● What is expected
Copy out the items exactly, from the line with "Provide the (x, y)" up to and including the line with "Isabelle (842, 704)".

● Data listing
>> Begin

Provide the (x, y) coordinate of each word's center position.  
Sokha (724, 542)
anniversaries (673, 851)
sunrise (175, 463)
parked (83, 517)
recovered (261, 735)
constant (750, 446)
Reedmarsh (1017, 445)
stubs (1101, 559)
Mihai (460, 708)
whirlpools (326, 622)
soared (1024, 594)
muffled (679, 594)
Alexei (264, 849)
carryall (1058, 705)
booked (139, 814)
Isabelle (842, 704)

>> End
>> Begin

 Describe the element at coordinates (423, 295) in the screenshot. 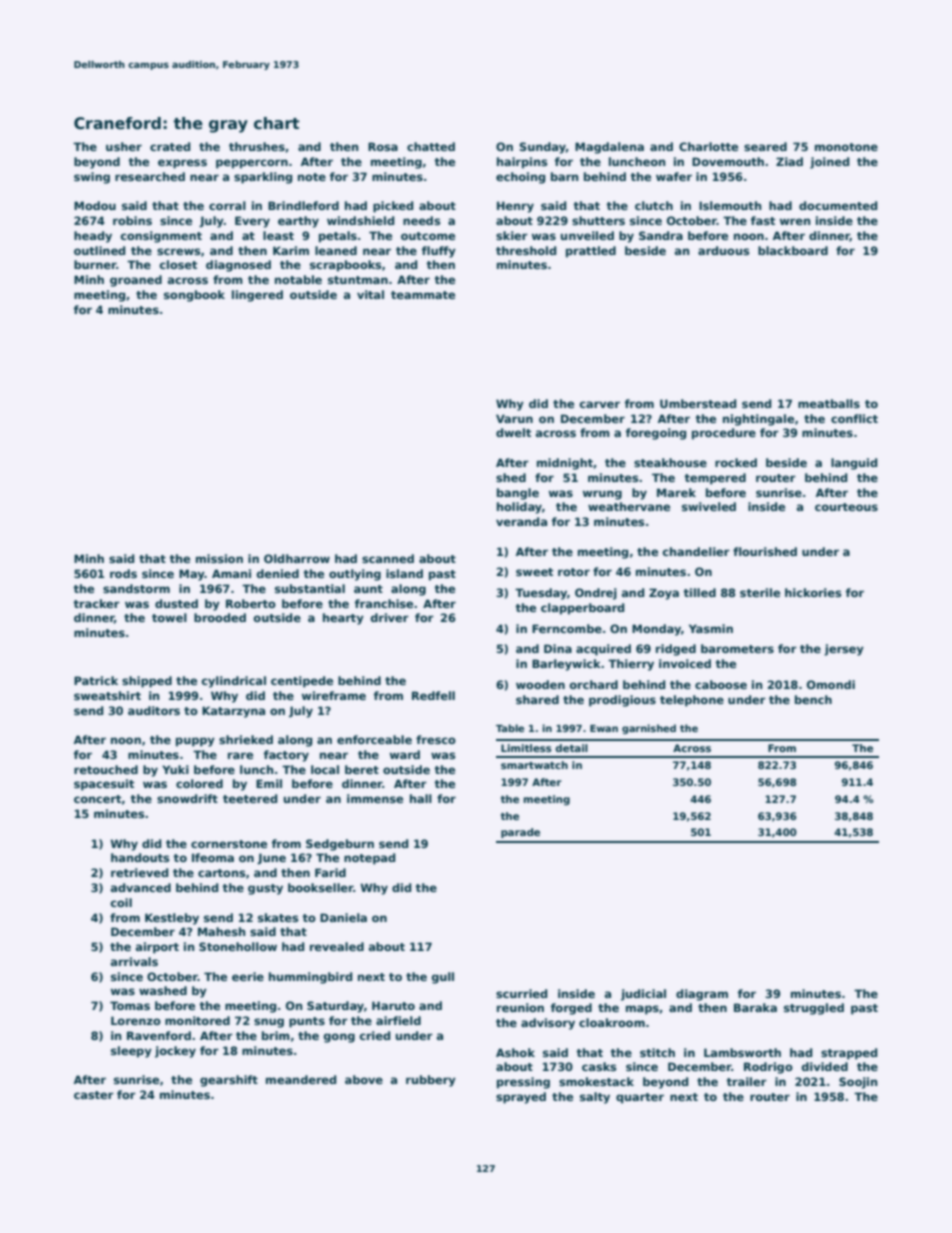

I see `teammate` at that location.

>> End

● Written response
Provide the (x, y) coordinate of each word's center position.  
Sokha (724, 542)
anniversaries (673, 851)
sunrise (175, 463)
parked (83, 517)
recovered (261, 735)
constant (750, 446)
Reedmarsh (1017, 445)
stubs (1101, 559)
Mihai (460, 708)
whirlpools (326, 622)
soared (1024, 594)
muffled (679, 594)
Alexei (264, 849)
carryall (1058, 705)
booked (139, 814)
Isabelle (842, 704)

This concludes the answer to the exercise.